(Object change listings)
----------

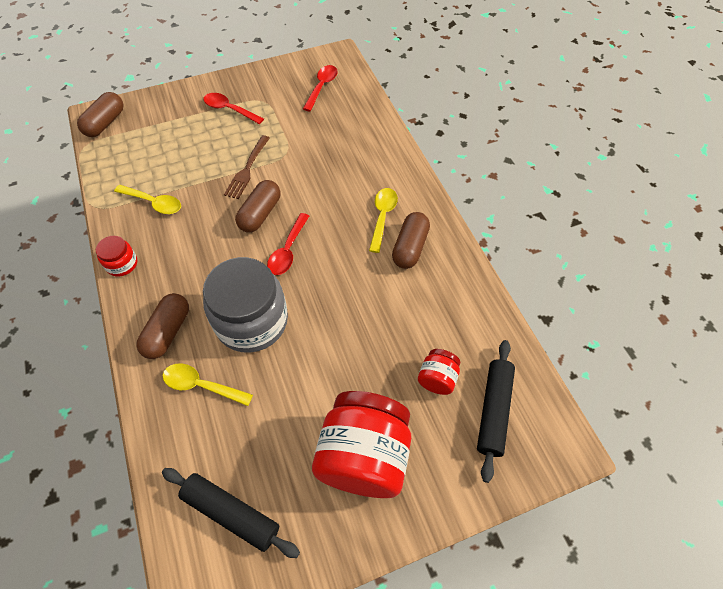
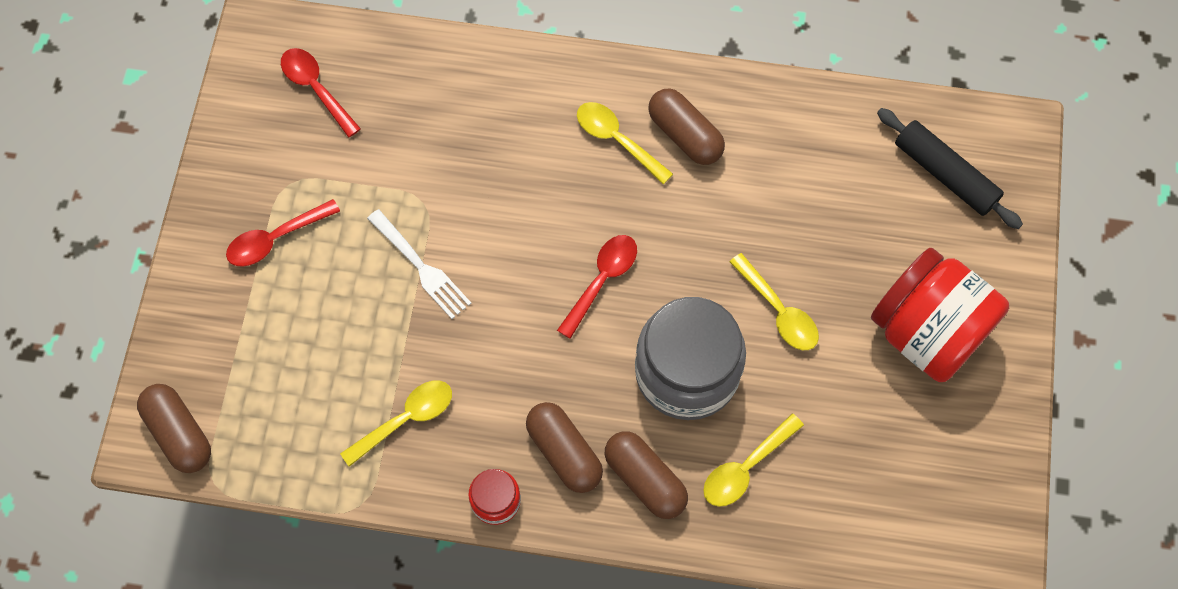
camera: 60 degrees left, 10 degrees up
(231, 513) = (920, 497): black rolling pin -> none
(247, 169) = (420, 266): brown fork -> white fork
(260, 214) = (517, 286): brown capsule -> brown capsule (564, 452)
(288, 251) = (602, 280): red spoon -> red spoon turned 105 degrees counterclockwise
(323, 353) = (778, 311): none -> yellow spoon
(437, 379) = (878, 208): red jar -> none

----------

PROBLEM TO SOLVE → Transcribe the records above exactly, without images.

ANSWER TO THIS PROBLEM →
camera: 60 degrees left, 10 degrees up
(231, 513) = (920, 497): black rolling pin -> none
(247, 169) = (420, 266): brown fork -> white fork
(260, 214) = (517, 286): brown capsule -> brown capsule (564, 452)
(288, 251) = (602, 280): red spoon -> red spoon turned 105 degrees counterclockwise
(323, 353) = (778, 311): none -> yellow spoon
(437, 379) = (878, 208): red jar -> none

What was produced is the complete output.